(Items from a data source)
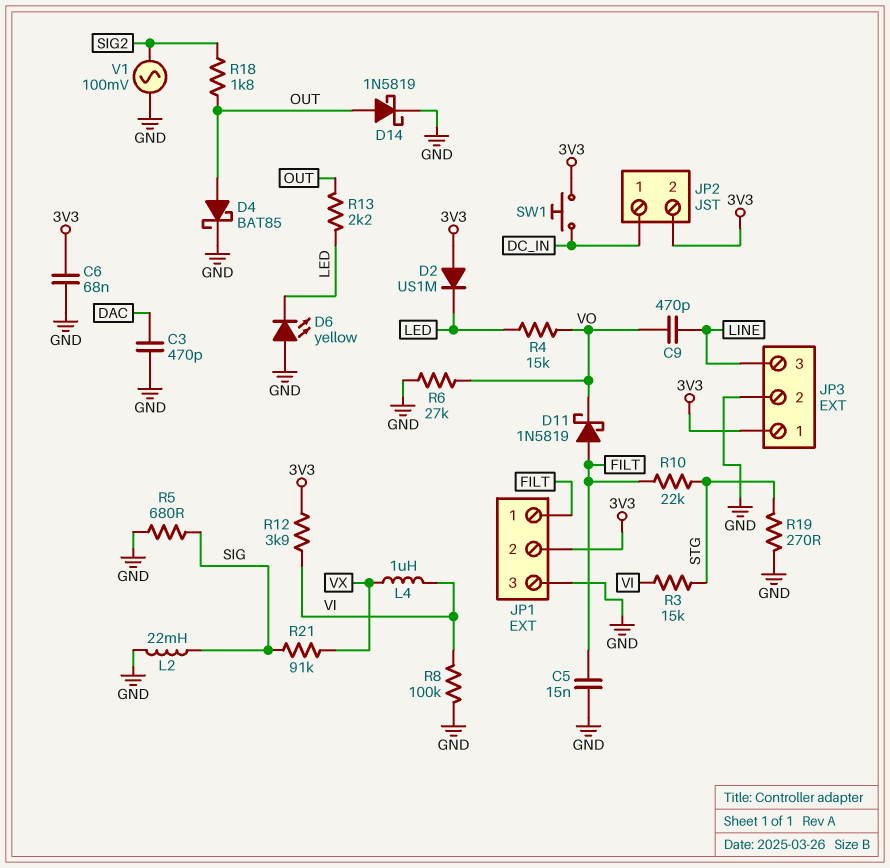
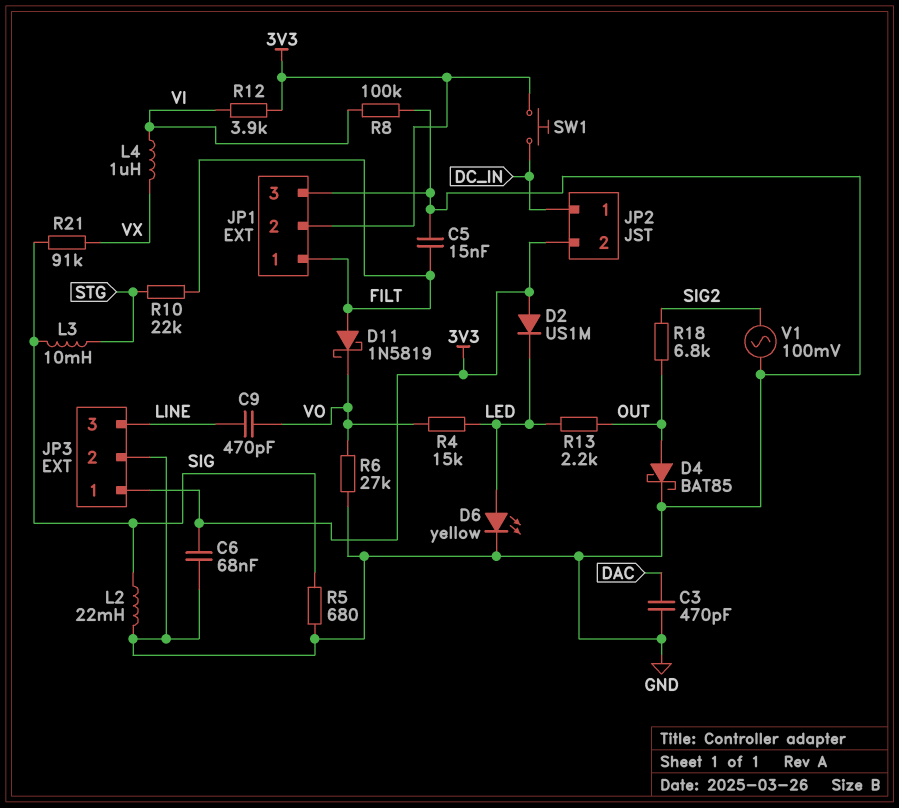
D6: LED yellow (A GND, K LED) -> LED yellow (A LED, K GND)
D14: schottky 1N5819 (A OUT, K GND) -> none
L3: none -> 10mH (SIG, STG)
R3: 15k (STG, VI) -> none
R18: 1.8k (OUT, SIG2) -> 6.8k (OUT, SIG2)
R19: 270 (GND, STG) -> none

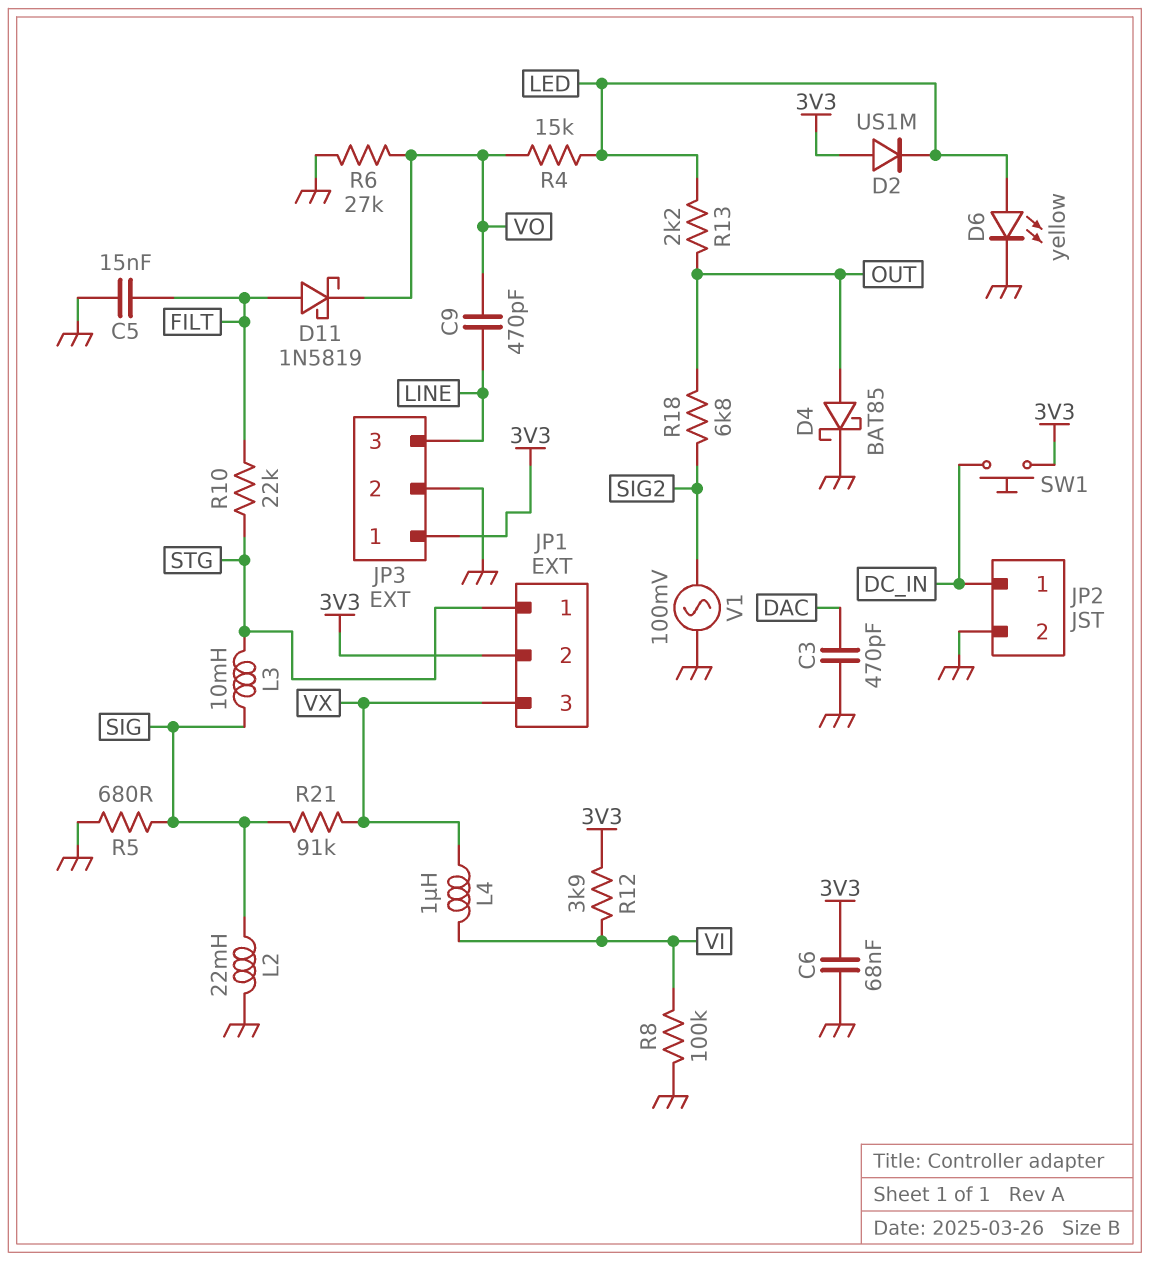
JP1 pin 1: FILT -> STG
JP1 pin 3: GND -> VX
JP2 pin 2: 3V3 -> GND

» **Task prompt**
Word for word, print all of the data; skip the pictures.

» **Answer area**
D6: LED yellow (A GND, K LED) -> LED yellow (A LED, K GND)
D14: schottky 1N5819 (A OUT, K GND) -> none
L3: none -> 10mH (SIG, STG)
R3: 15k (STG, VI) -> none
R18: 1.8k (OUT, SIG2) -> 6.8k (OUT, SIG2)
R19: 270 (GND, STG) -> none

JP1 pin 1: FILT -> STG
JP1 pin 3: GND -> VX
JP2 pin 2: 3V3 -> GND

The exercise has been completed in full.